Your objective: Beginning with the line of the entries below that holds "IR pin GND: GND -> 3V3" and ending with the line that holds "RFID pin MISO: A6 -> A5", transcribe each line exactly as written. Pictures stay out.

====

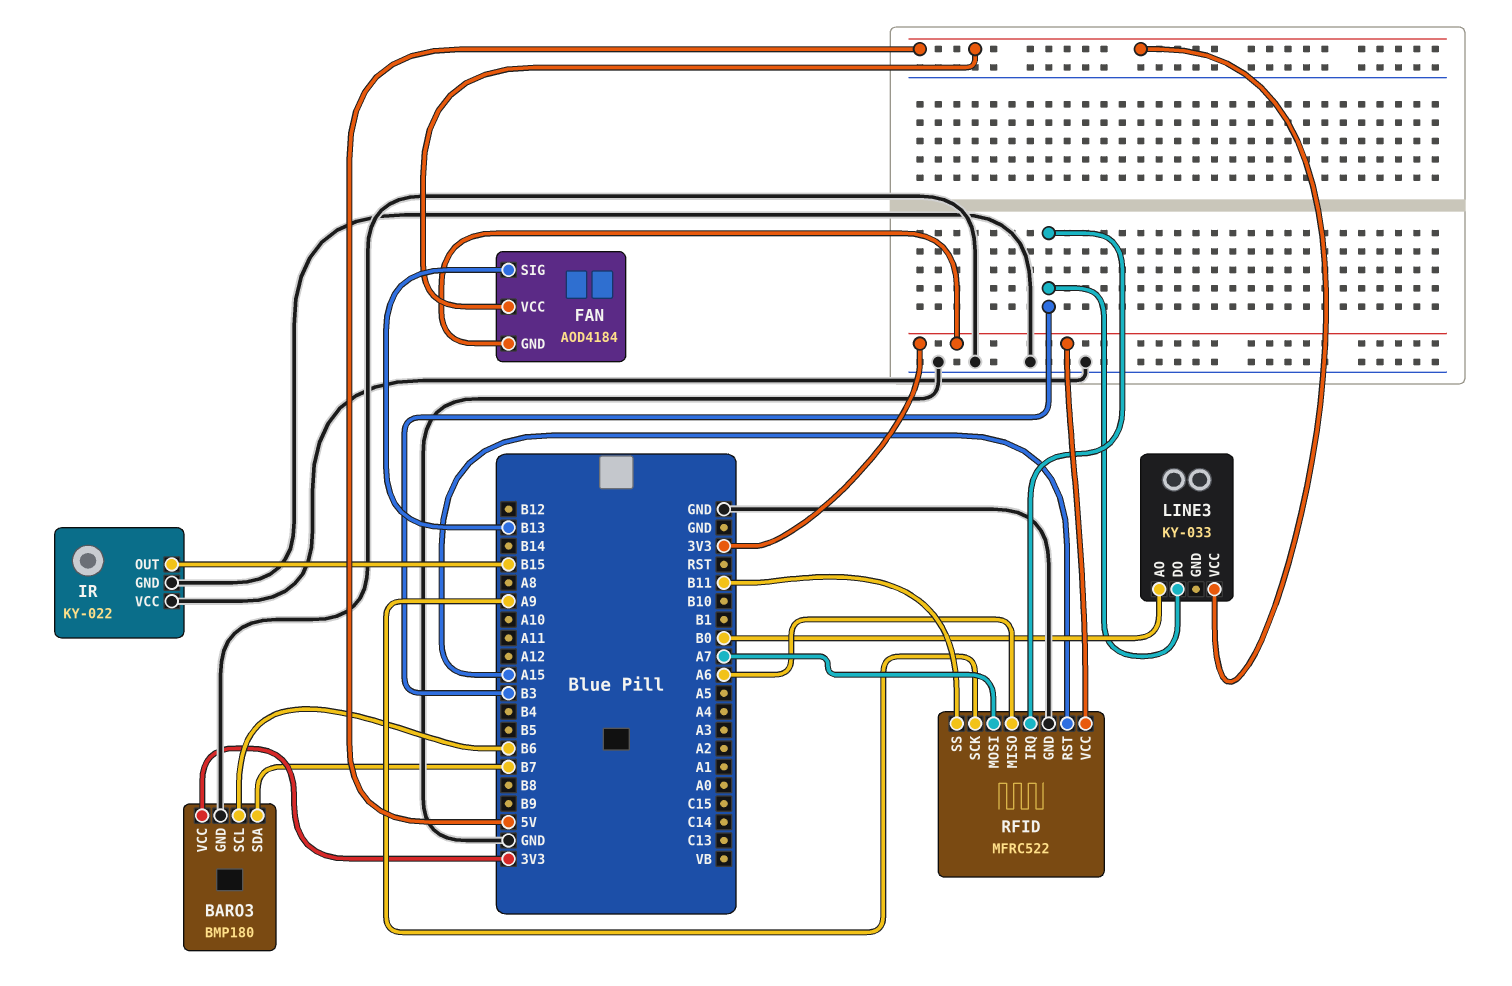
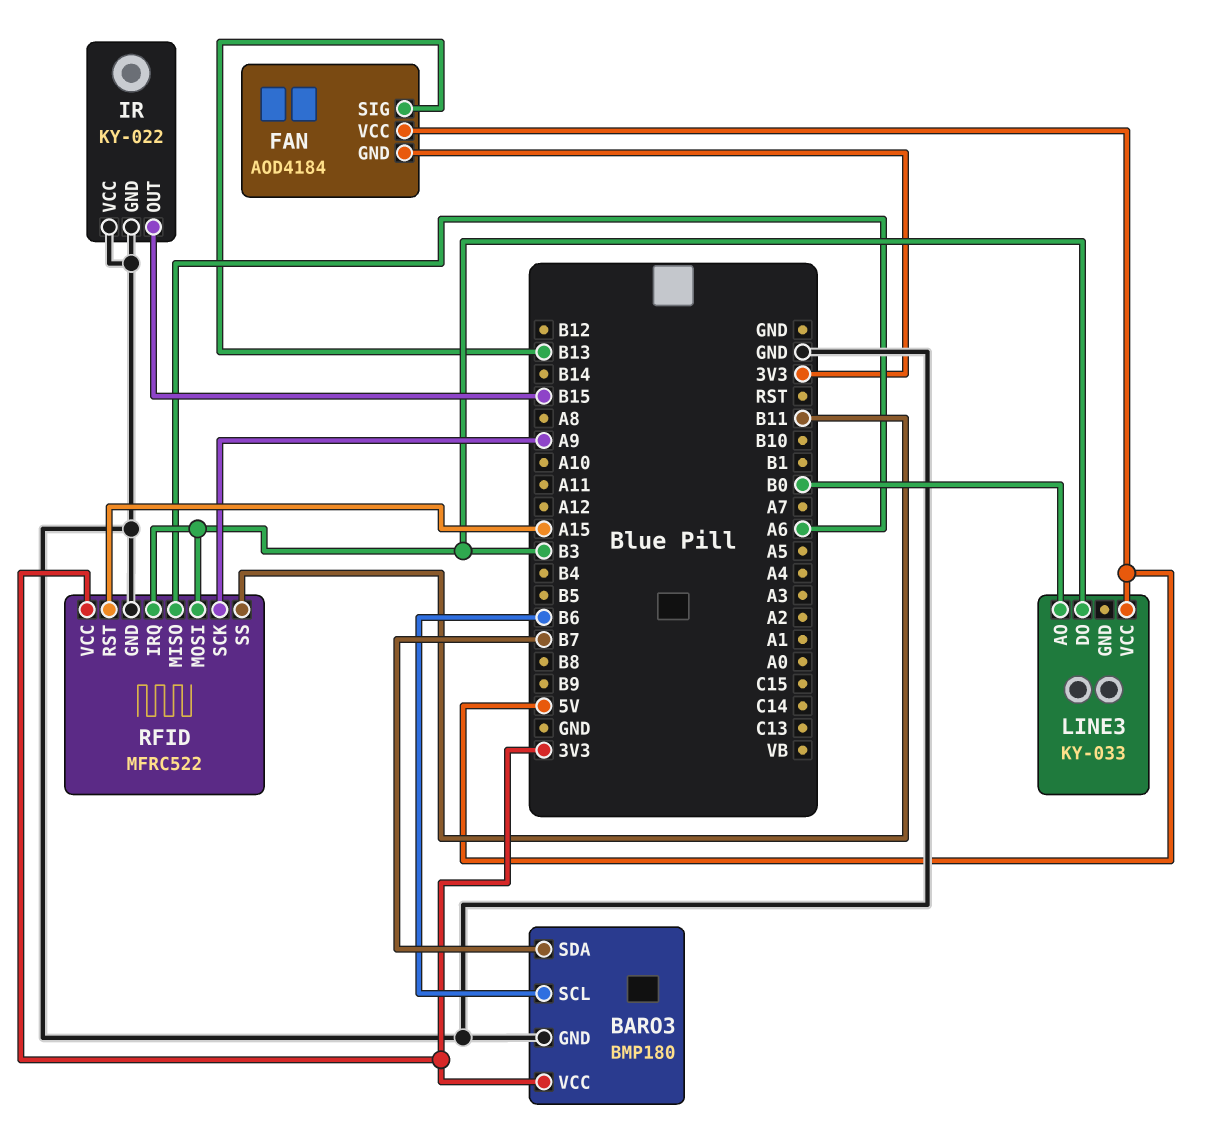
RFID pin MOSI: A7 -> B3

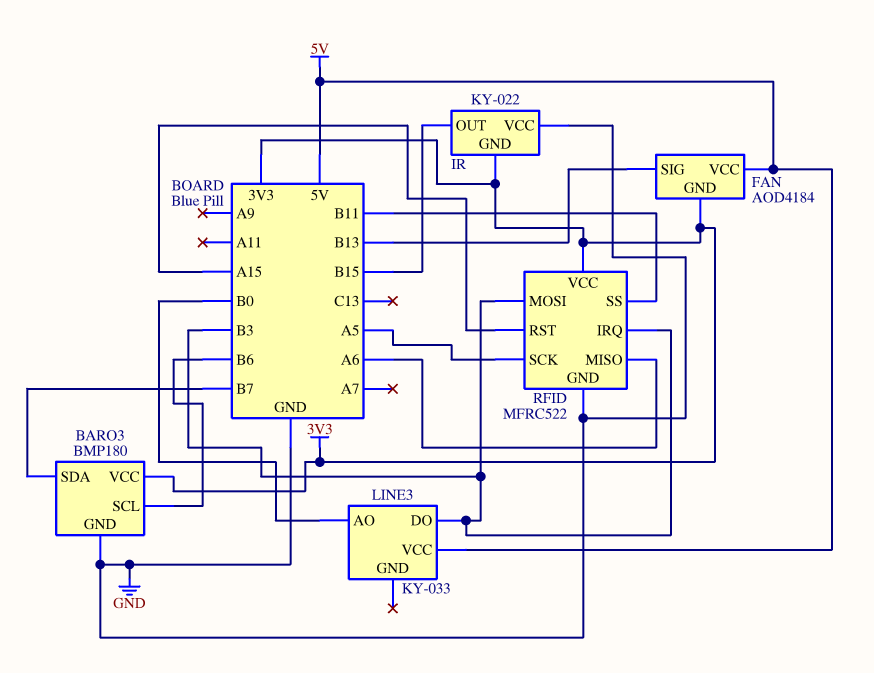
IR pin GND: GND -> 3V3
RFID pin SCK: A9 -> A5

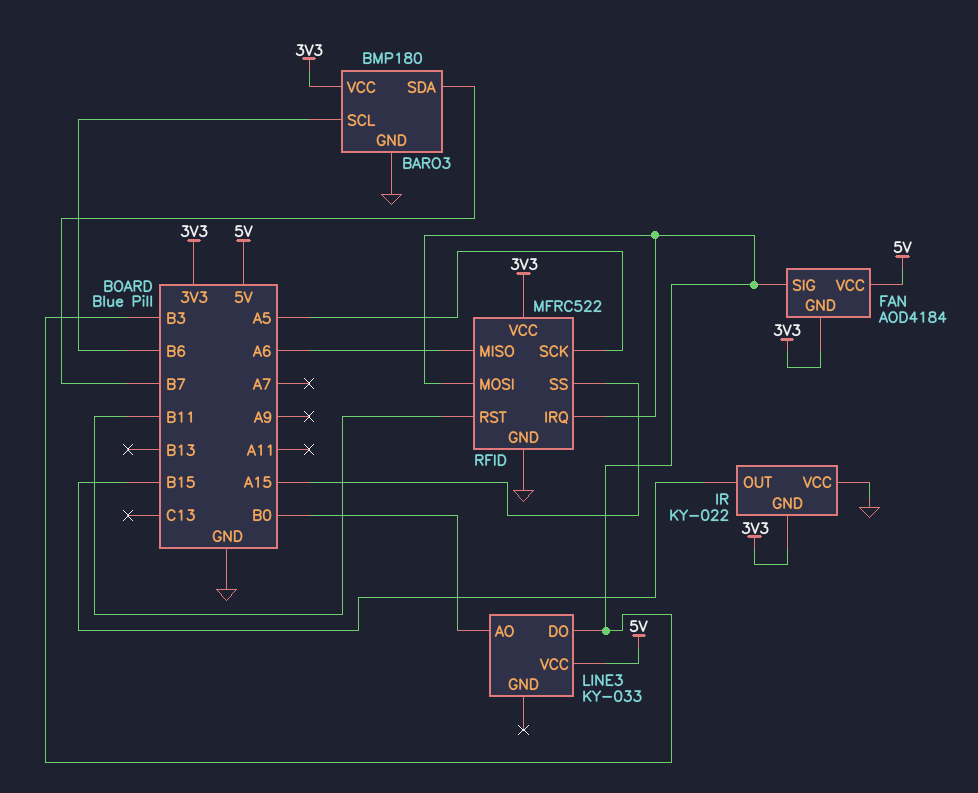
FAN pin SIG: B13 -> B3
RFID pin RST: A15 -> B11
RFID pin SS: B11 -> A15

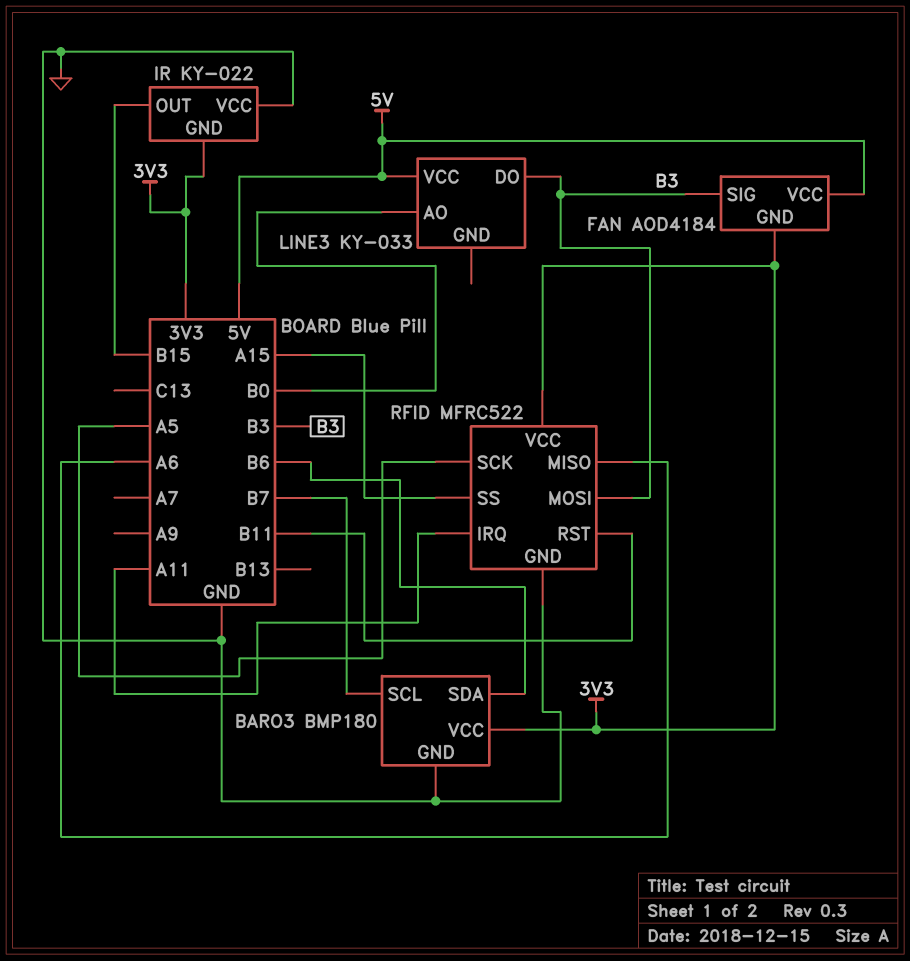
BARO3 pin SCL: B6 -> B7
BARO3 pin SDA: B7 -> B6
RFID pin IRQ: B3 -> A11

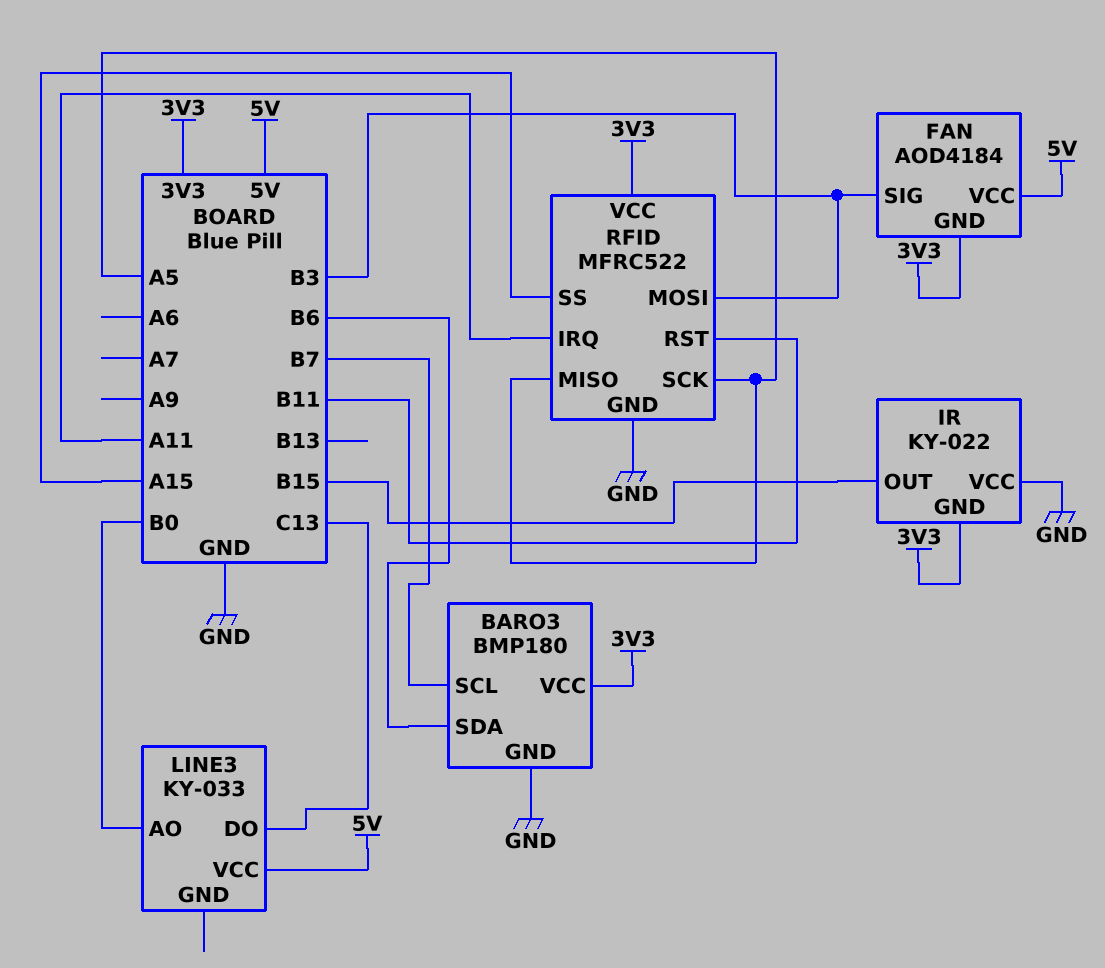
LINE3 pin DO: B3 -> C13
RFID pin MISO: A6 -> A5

====

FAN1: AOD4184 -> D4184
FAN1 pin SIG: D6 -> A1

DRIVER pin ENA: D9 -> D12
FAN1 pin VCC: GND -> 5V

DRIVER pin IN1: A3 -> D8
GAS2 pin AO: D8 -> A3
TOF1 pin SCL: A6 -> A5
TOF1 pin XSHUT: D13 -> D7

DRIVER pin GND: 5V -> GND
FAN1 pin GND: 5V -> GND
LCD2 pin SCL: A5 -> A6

====

Response for this exercise:
IR pin GND: GND -> 3V3
RFID pin SCK: A9 -> A5

FAN pin SIG: B13 -> B3
RFID pin RST: A15 -> B11
RFID pin SS: B11 -> A15

BARO3 pin SCL: B6 -> B7
BARO3 pin SDA: B7 -> B6
RFID pin IRQ: B3 -> A11

LINE3 pin DO: B3 -> C13
RFID pin MISO: A6 -> A5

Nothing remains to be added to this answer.